## Work item
Which lines of the material contain the word "white"? Show each one.

++++++

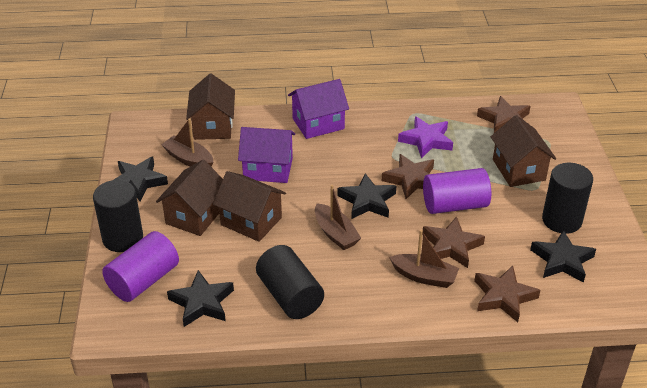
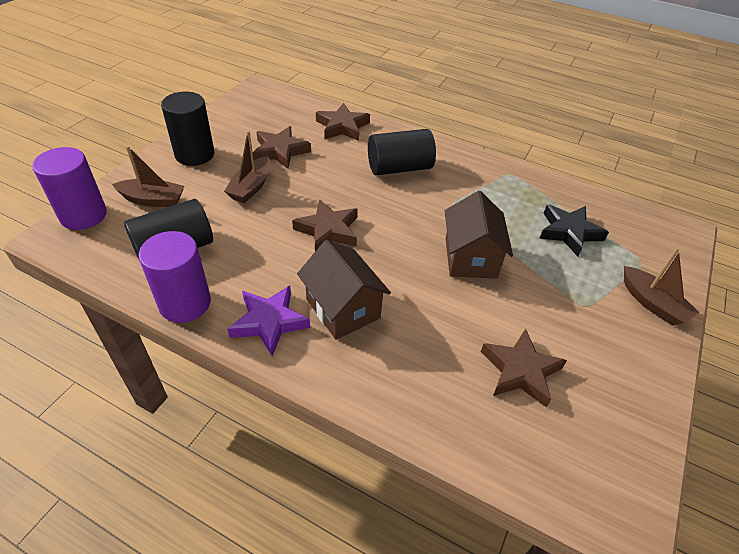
black star: 4 -> 1
brown house: 4 -> 2
purple house: 2 -> 0

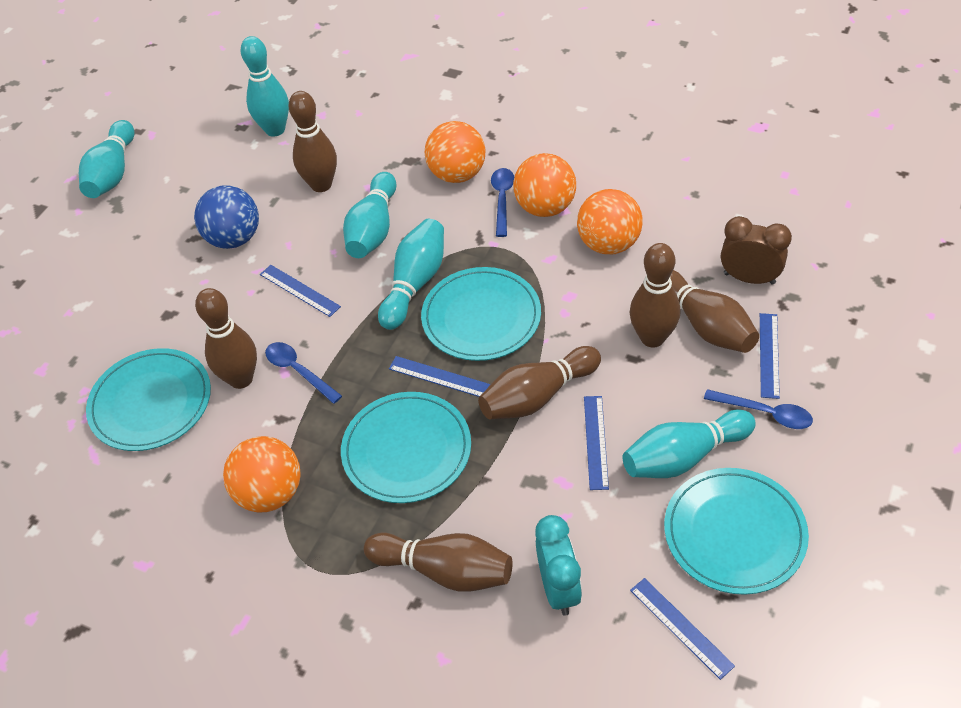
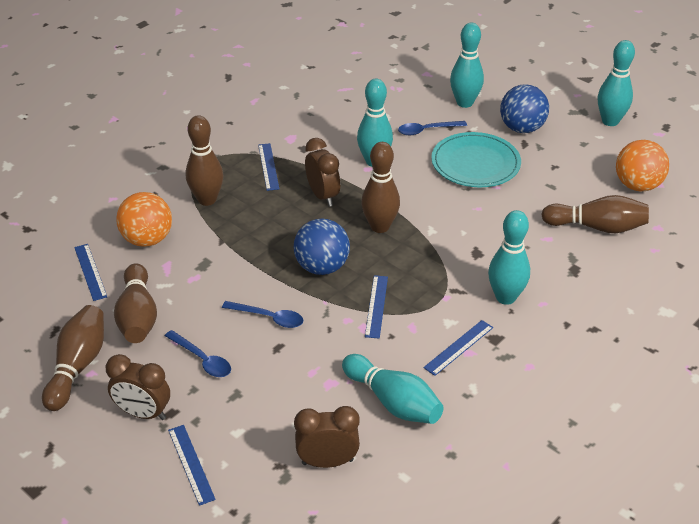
blue ball: 1 -> 2
brown bowling pin: 6 -> 5
brown clock: 1 -> 3
orange ball: 4 -> 2
turquoise clock: 1 -> 0
turquoise plate: 4 -> 1

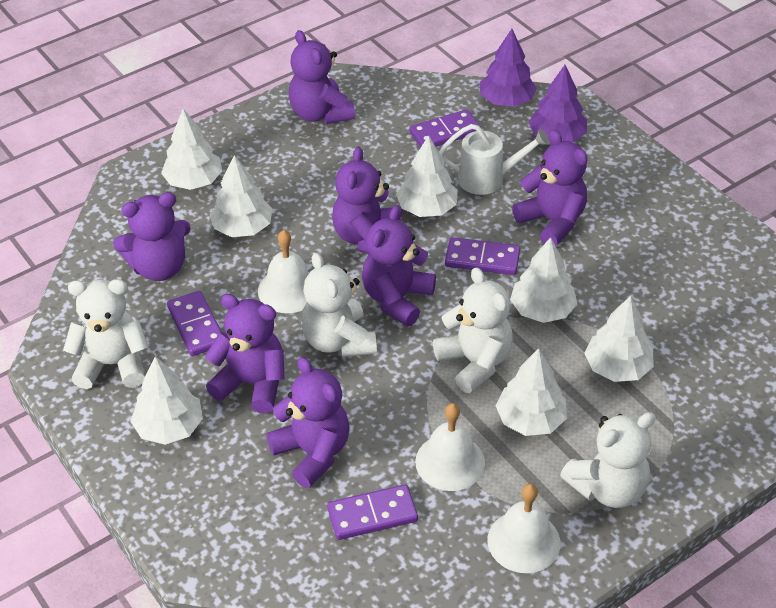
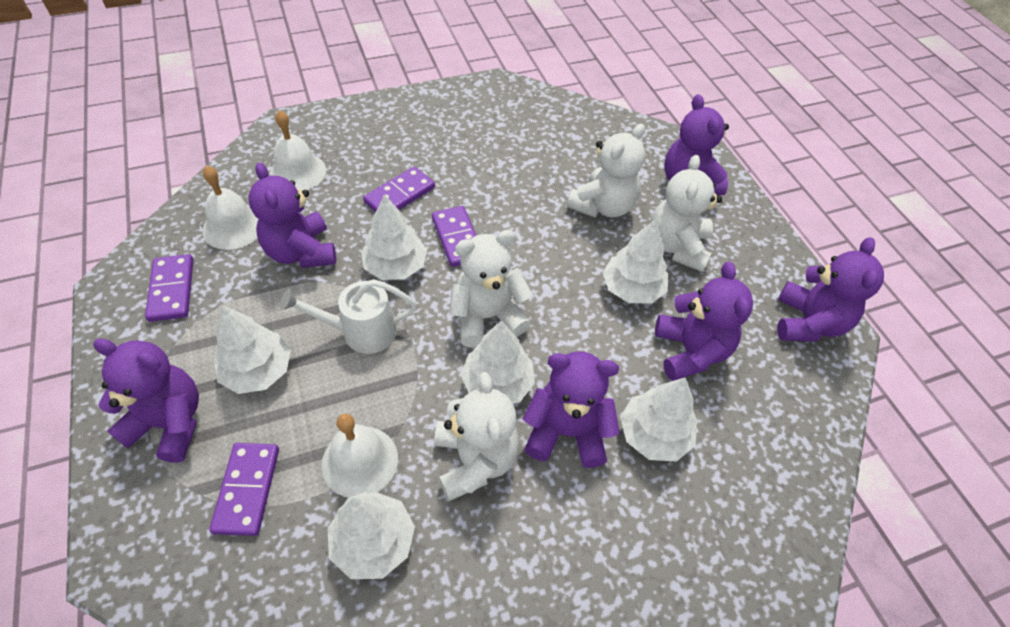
purple teddy bear: 7 -> 6
purple tree: 2 -> 0
white tree: 7 -> 6

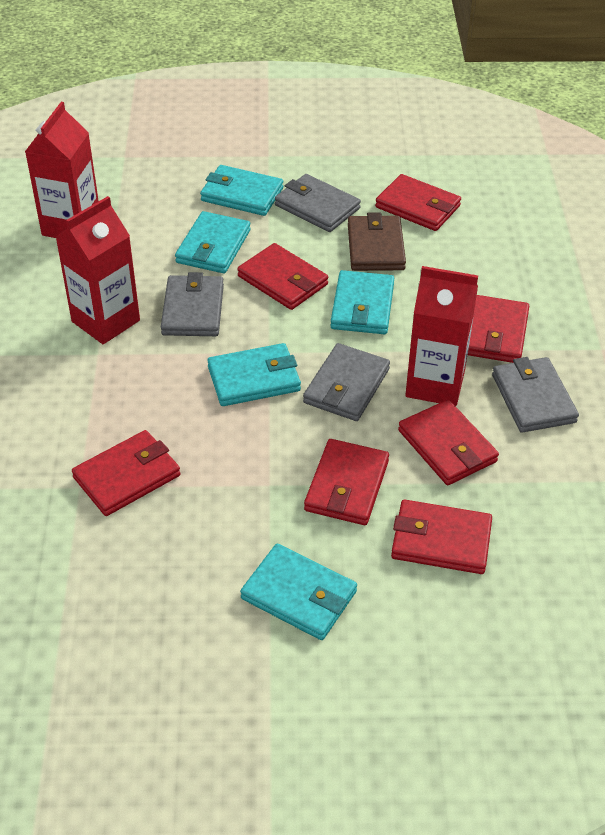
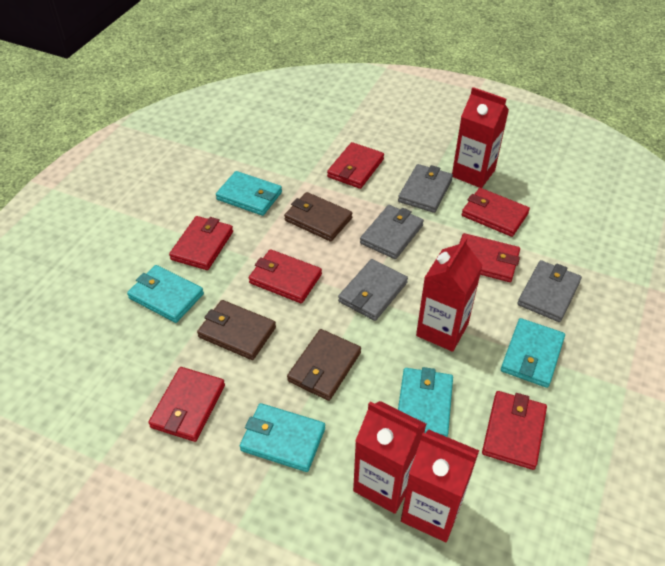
brown wallet: 1 -> 3
red carton: 3 -> 4

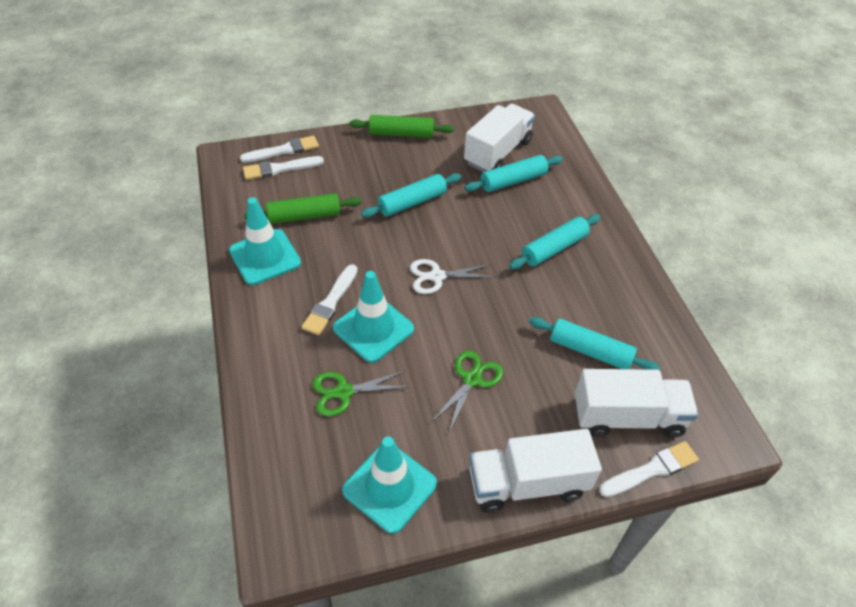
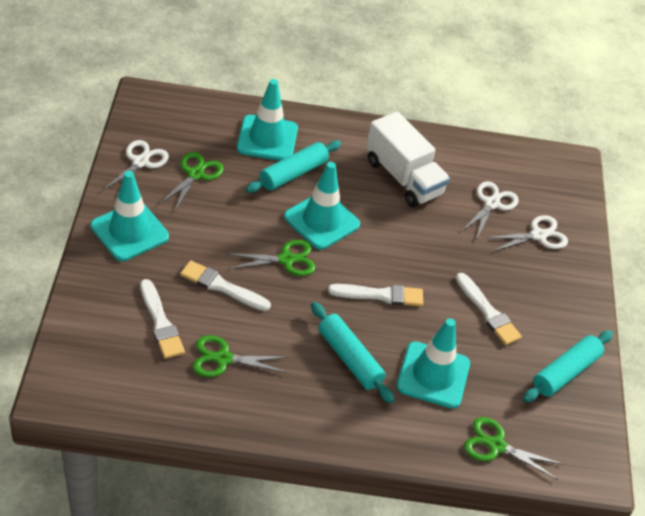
green rolling pin: 2 -> 0
green scissors: 2 -> 4
turquoise rolling pin: 4 -> 3
turquoise traffic cone: 3 -> 4
white scissors: 1 -> 3
white truck: 3 -> 1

++++++

## Solved problem
white tree: 7 -> 6
white scissors: 1 -> 3
white truck: 3 -> 1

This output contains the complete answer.